BEGIN AVAILABLE RECORDS
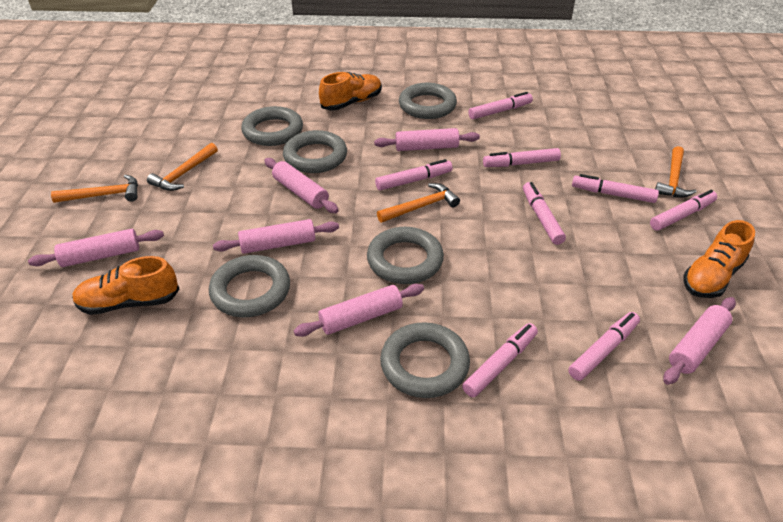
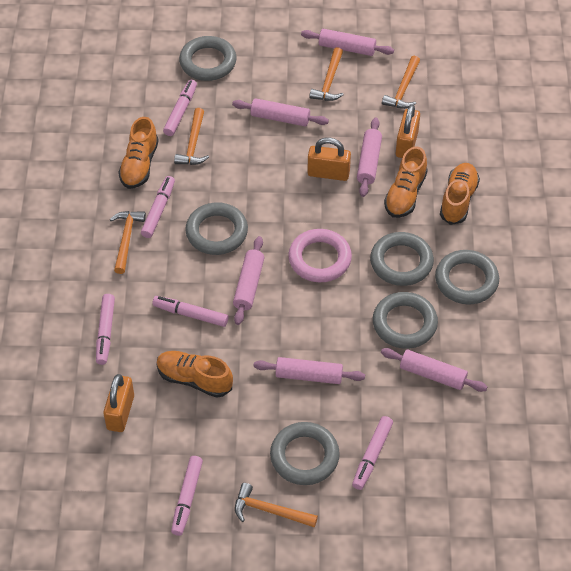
orange hammer: 4 -> 5
orange padlock: 0 -> 3
orange shoe: 3 -> 4
pink marker: 8 -> 6
pink ring: 0 -> 1

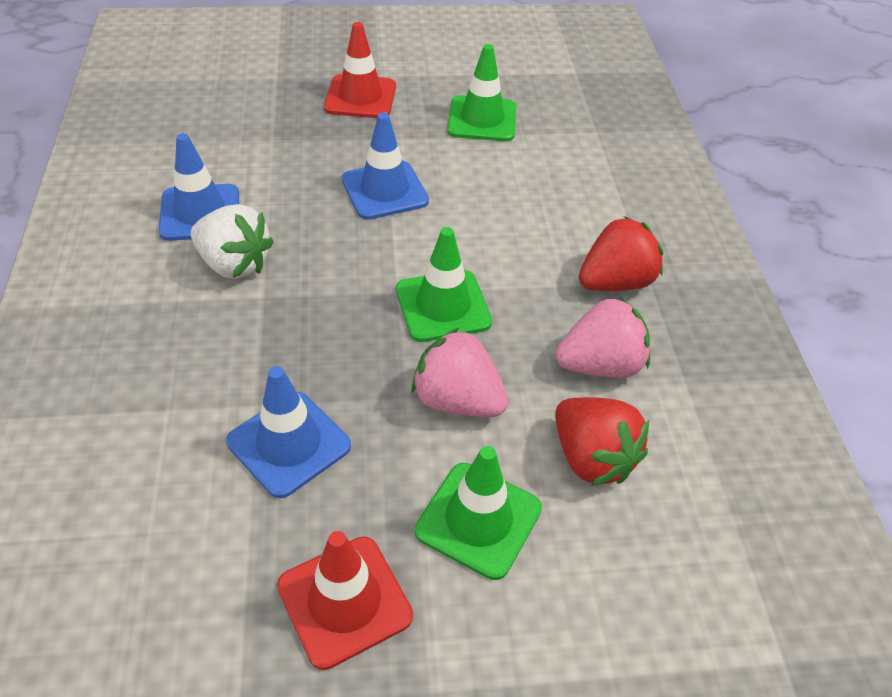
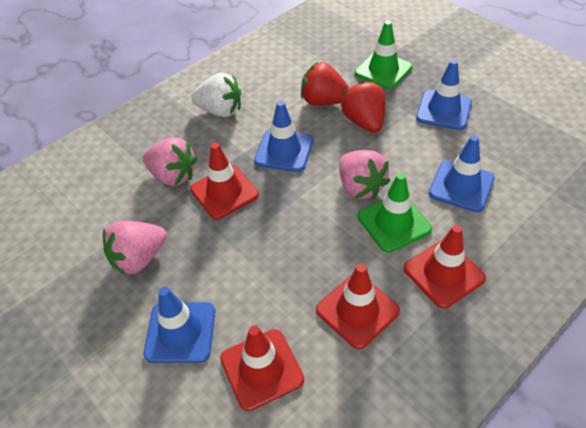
blue traffic cone: 3 -> 4
green traffic cone: 3 -> 2
pink strawberry: 2 -> 3
red traffic cone: 2 -> 4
END AVAILABLE RECORDS
> [ABOUT THIS TASK]:
From the line containing "orange shoe: 3 -> 4" down to the end of the listing above, every line is to be returned exactly, though the pictures are not.

> [REPLY]:
orange shoe: 3 -> 4
pink marker: 8 -> 6
pink ring: 0 -> 1

blue traffic cone: 3 -> 4
green traffic cone: 3 -> 2
pink strawberry: 2 -> 3
red traffic cone: 2 -> 4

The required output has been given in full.